Content starts

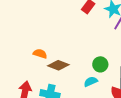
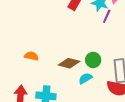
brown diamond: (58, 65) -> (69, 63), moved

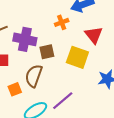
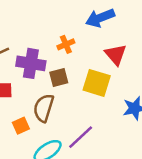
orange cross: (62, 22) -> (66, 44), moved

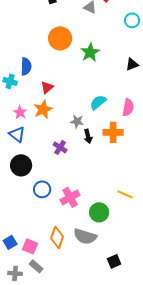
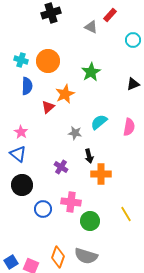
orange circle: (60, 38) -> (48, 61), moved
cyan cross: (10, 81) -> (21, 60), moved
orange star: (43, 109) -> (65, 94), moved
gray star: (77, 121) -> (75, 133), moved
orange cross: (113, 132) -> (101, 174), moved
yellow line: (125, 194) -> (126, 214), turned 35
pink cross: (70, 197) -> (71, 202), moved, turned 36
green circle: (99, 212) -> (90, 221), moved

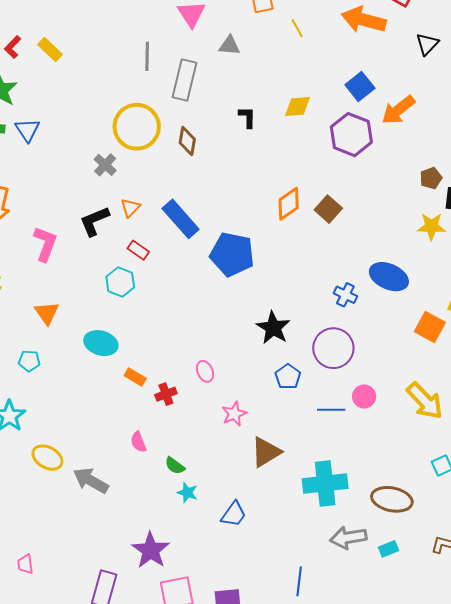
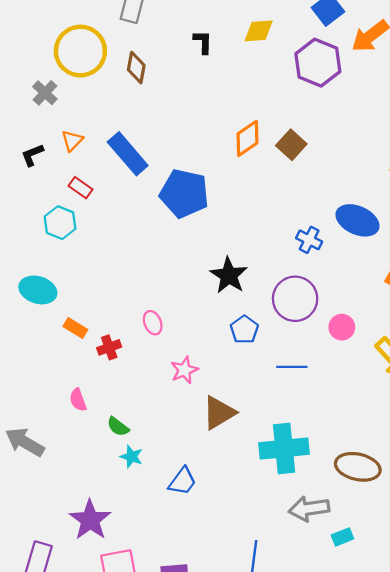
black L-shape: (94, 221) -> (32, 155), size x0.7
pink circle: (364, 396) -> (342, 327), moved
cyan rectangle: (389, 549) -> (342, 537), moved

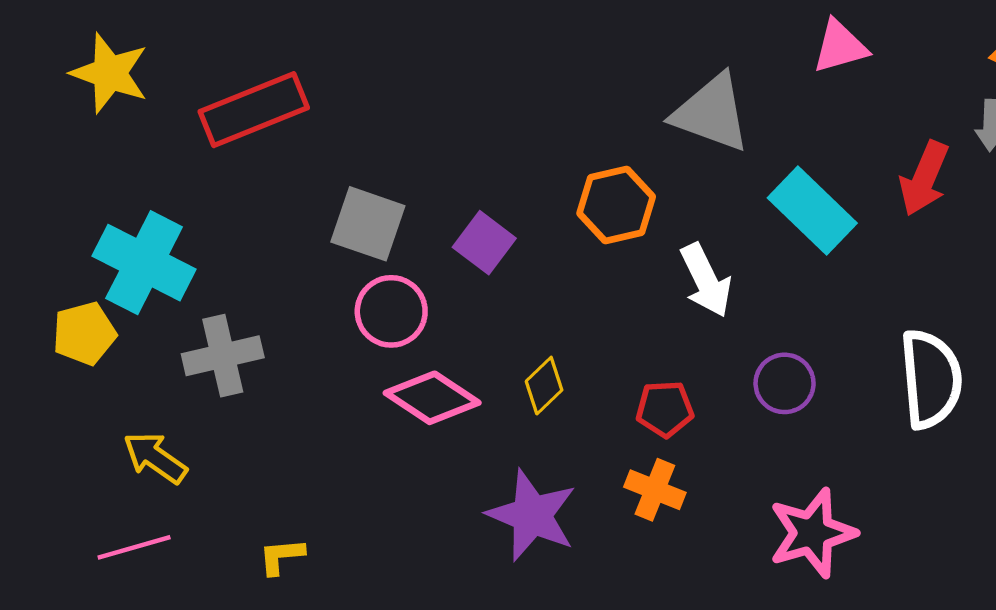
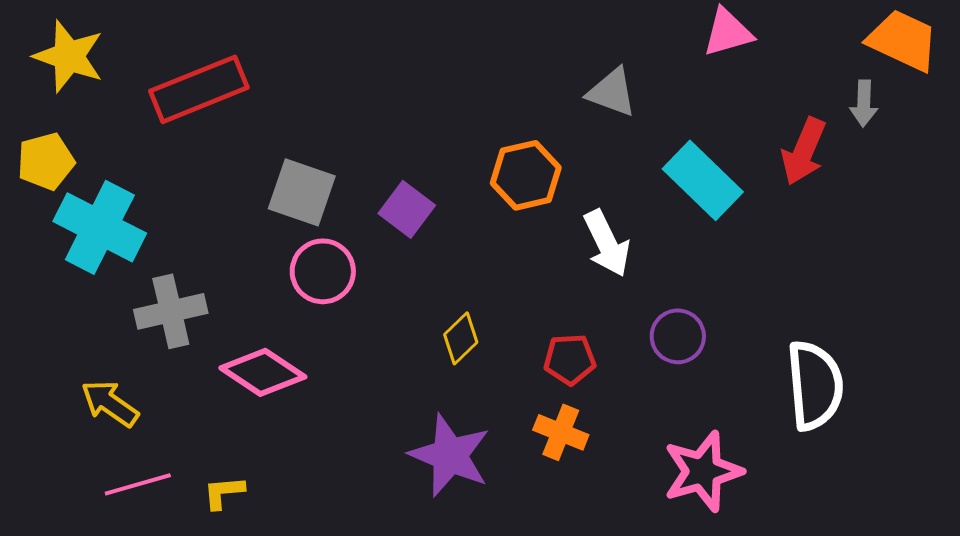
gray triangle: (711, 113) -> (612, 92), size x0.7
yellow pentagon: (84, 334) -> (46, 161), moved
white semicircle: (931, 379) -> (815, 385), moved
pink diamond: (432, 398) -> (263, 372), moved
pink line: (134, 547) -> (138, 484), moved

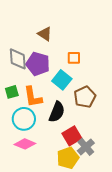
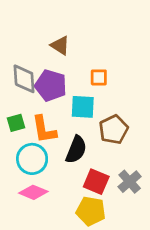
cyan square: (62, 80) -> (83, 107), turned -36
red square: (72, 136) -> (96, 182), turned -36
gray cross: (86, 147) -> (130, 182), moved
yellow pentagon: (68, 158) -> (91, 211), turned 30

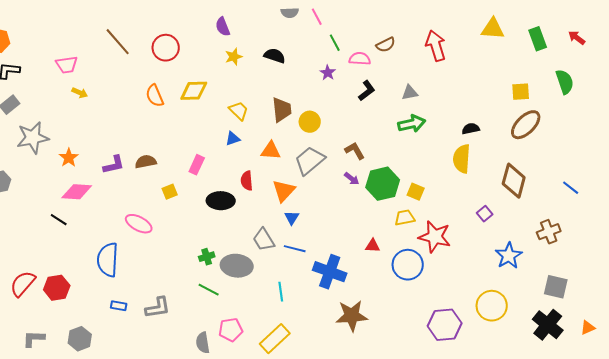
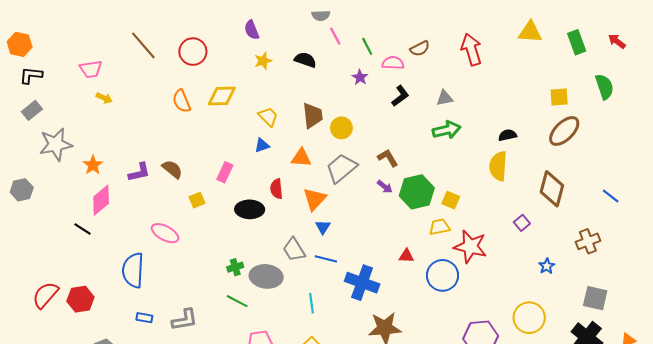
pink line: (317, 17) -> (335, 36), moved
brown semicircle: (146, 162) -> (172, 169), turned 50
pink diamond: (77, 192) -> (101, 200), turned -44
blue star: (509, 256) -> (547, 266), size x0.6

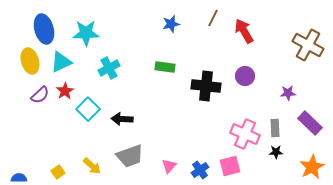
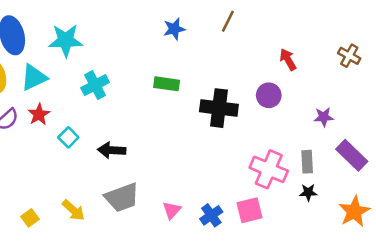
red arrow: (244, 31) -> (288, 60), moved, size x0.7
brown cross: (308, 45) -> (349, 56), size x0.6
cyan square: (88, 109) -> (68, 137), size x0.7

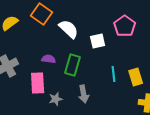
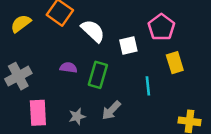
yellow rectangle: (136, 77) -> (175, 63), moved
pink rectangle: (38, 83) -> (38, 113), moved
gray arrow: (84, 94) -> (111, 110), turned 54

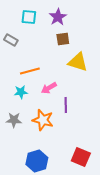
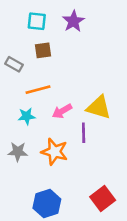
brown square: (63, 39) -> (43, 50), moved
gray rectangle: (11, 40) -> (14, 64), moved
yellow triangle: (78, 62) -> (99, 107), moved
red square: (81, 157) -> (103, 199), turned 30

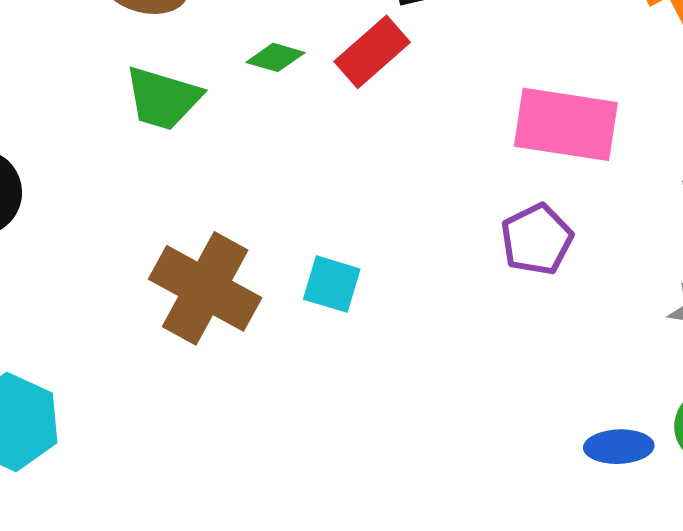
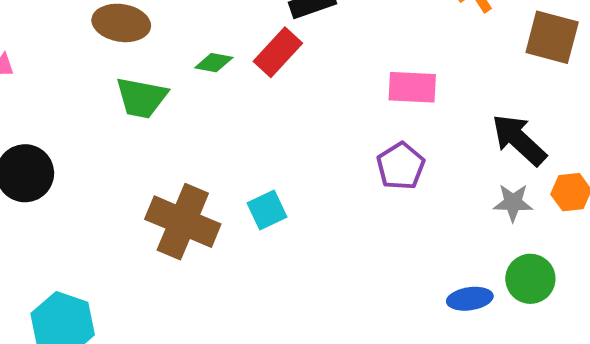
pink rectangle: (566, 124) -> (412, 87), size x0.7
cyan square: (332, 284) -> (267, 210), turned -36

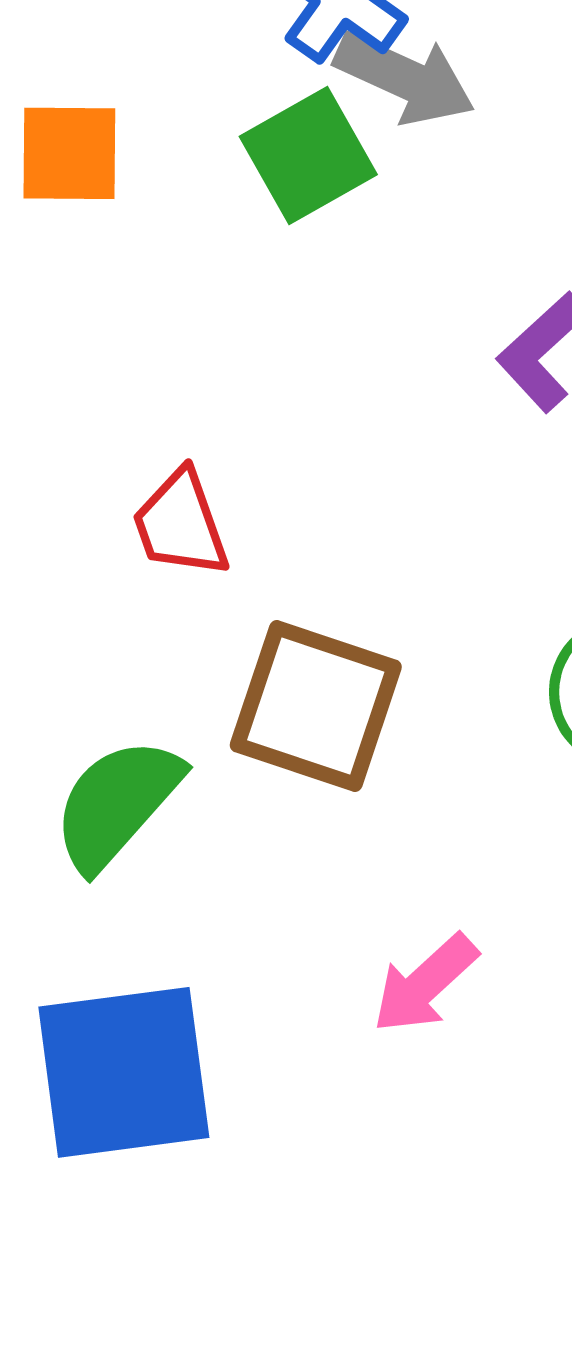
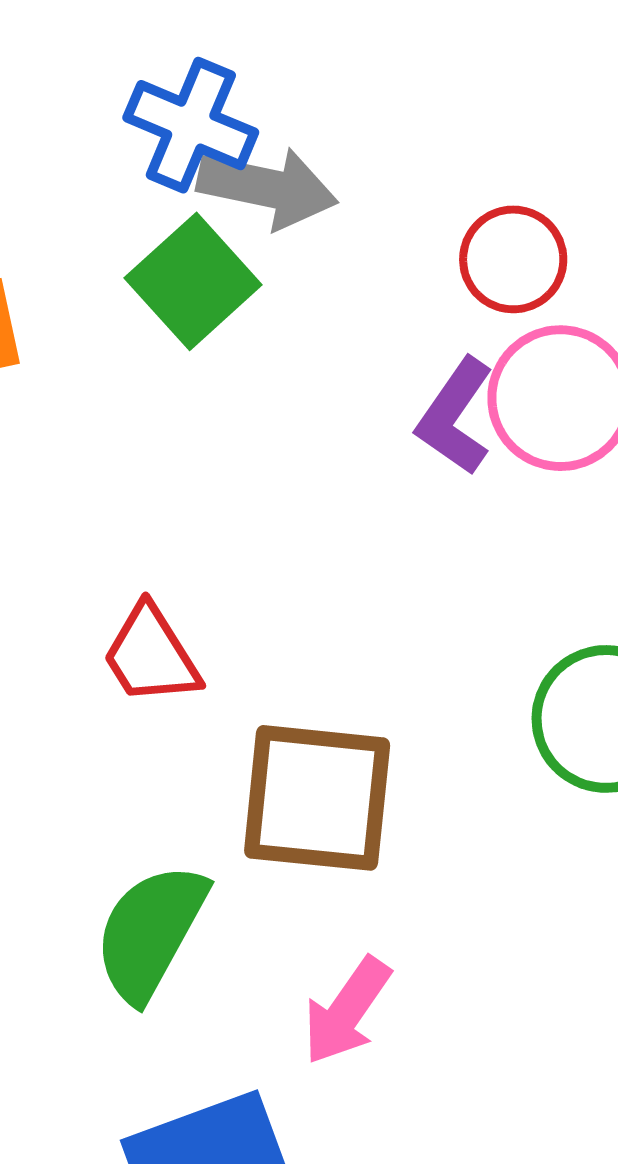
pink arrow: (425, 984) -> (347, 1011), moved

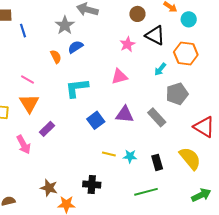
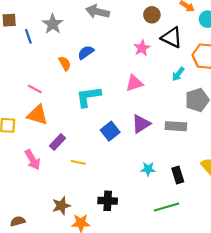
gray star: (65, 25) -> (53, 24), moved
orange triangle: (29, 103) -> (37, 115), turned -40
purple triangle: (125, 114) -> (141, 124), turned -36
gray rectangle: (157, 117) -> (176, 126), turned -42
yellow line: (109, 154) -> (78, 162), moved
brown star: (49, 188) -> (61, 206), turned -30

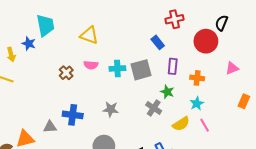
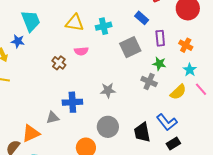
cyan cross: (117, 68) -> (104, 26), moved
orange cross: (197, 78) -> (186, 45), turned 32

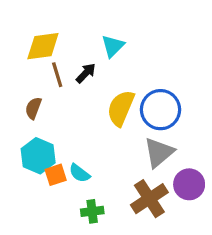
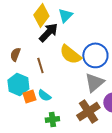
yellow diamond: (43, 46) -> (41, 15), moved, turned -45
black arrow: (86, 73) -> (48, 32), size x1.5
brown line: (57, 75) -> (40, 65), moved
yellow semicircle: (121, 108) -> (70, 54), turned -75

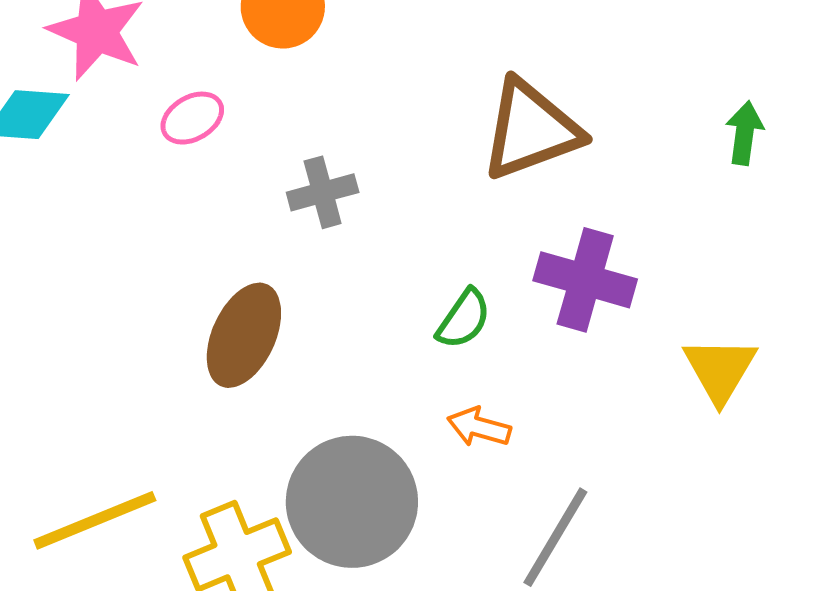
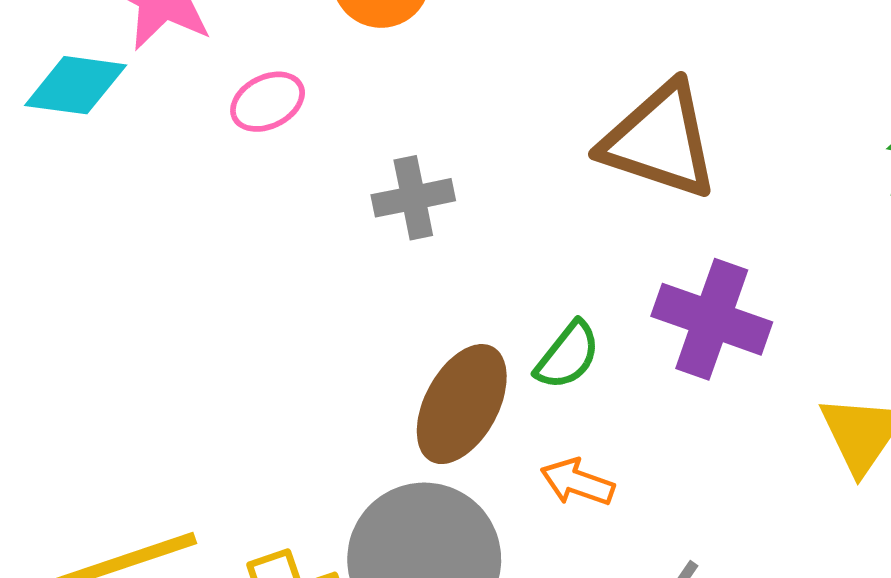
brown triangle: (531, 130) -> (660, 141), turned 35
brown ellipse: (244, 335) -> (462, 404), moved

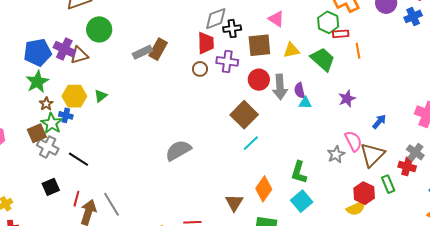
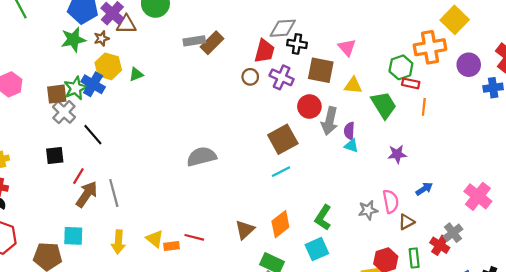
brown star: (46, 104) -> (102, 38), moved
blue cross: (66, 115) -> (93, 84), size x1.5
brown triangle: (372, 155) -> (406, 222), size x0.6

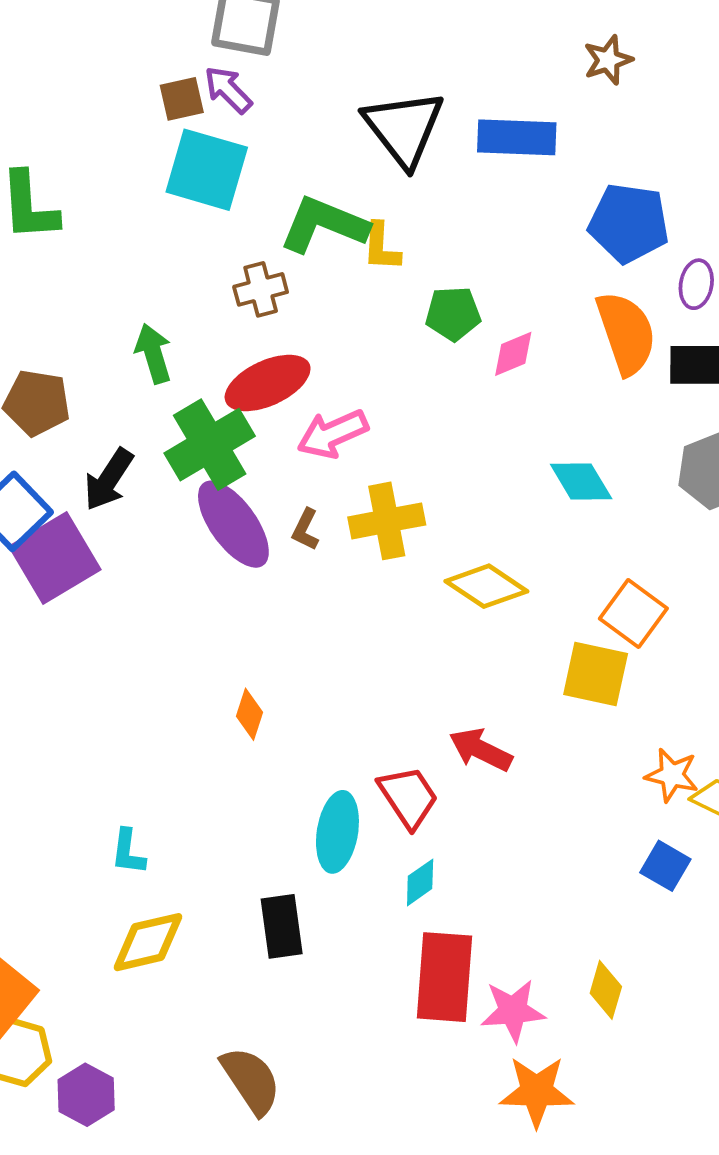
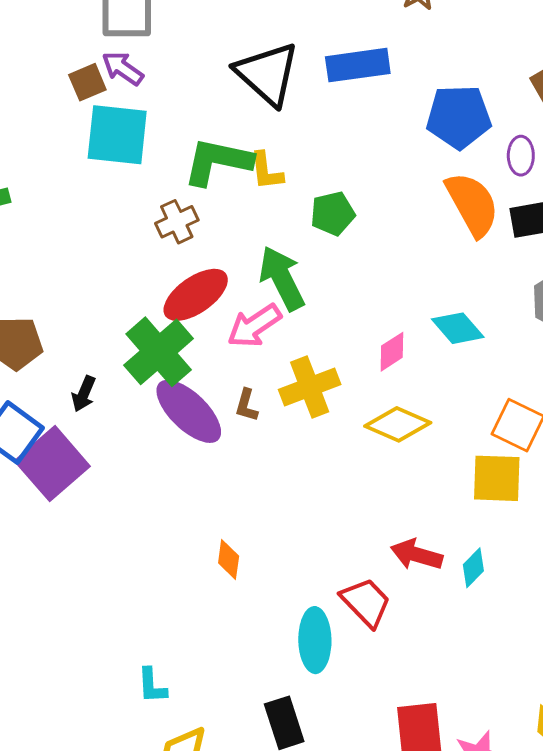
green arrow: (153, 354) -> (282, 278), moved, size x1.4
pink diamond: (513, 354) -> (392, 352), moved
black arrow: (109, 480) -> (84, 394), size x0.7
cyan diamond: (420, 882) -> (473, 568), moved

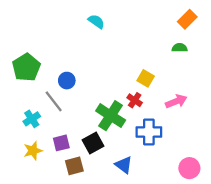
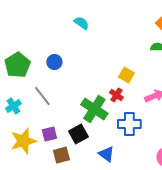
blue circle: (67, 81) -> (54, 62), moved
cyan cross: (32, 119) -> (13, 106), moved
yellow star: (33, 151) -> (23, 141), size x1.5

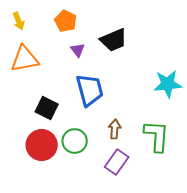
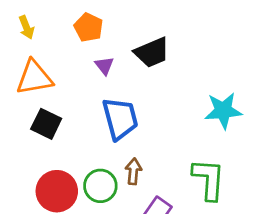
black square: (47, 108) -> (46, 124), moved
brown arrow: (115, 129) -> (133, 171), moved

Content ends

» **Task directions**: Provide the listing above once more, exactly, with the pictures removed.

» **Task solution**:
brown diamond: (58, 65) -> (69, 63), moved

orange cross: (62, 22) -> (66, 44), moved

orange circle: (60, 38) -> (48, 61), moved
cyan cross: (10, 81) -> (21, 60), moved
orange star: (43, 109) -> (65, 94), moved
gray star: (77, 121) -> (75, 133), moved
orange cross: (113, 132) -> (101, 174), moved
yellow line: (125, 194) -> (126, 214), turned 35
pink cross: (70, 197) -> (71, 202), moved, turned 36
green circle: (99, 212) -> (90, 221), moved

black L-shape: (94, 221) -> (32, 155), size x0.7
pink circle: (364, 396) -> (342, 327), moved
cyan rectangle: (389, 549) -> (342, 537), moved

gray triangle: (711, 113) -> (612, 92), size x0.7
yellow pentagon: (84, 334) -> (46, 161), moved
white semicircle: (931, 379) -> (815, 385), moved
pink diamond: (432, 398) -> (263, 372), moved
pink line: (134, 547) -> (138, 484), moved

cyan square: (62, 80) -> (83, 107), turned -36
red square: (72, 136) -> (96, 182), turned -36
gray cross: (86, 147) -> (130, 182), moved
yellow pentagon: (68, 158) -> (91, 211), turned 30

pink line: (317, 17) -> (335, 36), moved
brown semicircle: (146, 162) -> (172, 169), turned 50
pink diamond: (77, 192) -> (101, 200), turned -44
blue star: (509, 256) -> (547, 266), size x0.6

red arrow: (244, 31) -> (288, 60), moved, size x0.7
brown cross: (308, 45) -> (349, 56), size x0.6
cyan square: (88, 109) -> (68, 137), size x0.7

yellow rectangle: (136, 77) -> (175, 63), moved
pink rectangle: (38, 83) -> (38, 113), moved
gray arrow: (84, 94) -> (111, 110), turned 54

brown square: (63, 39) -> (43, 50), moved
gray rectangle: (11, 40) -> (14, 64), moved
yellow triangle: (78, 62) -> (99, 107), moved
red square: (81, 157) -> (103, 199), turned 30

pink rectangle: (566, 124) -> (412, 87), size x0.7
cyan square: (332, 284) -> (267, 210), turned -36

pink arrow: (425, 984) -> (347, 1011), moved

gray star: (65, 25) -> (53, 24), moved
orange triangle: (29, 103) -> (37, 115), turned -40
purple triangle: (125, 114) -> (141, 124), turned -36
gray rectangle: (157, 117) -> (176, 126), turned -42
yellow line: (109, 154) -> (78, 162), moved
brown star: (49, 188) -> (61, 206), turned -30

cyan cross: (117, 68) -> (104, 26), moved
orange cross: (197, 78) -> (186, 45), turned 32

yellow diamond: (43, 46) -> (41, 15), moved, turned -45
black arrow: (86, 73) -> (48, 32), size x1.5
brown line: (57, 75) -> (40, 65), moved
yellow semicircle: (121, 108) -> (70, 54), turned -75

brown triangle: (531, 130) -> (660, 141), turned 35
brown ellipse: (244, 335) -> (462, 404), moved

brown star: (46, 104) -> (102, 38), moved
blue cross: (66, 115) -> (93, 84), size x1.5
brown triangle: (372, 155) -> (406, 222), size x0.6

green arrow: (153, 354) -> (282, 278), moved, size x1.4
pink diamond: (513, 354) -> (392, 352), moved
black arrow: (109, 480) -> (84, 394), size x0.7
cyan diamond: (420, 882) -> (473, 568), moved

blue circle: (67, 81) -> (54, 62), moved
cyan cross: (32, 119) -> (13, 106), moved
yellow star: (33, 151) -> (23, 141), size x1.5

black square: (47, 108) -> (46, 124), moved
brown arrow: (115, 129) -> (133, 171), moved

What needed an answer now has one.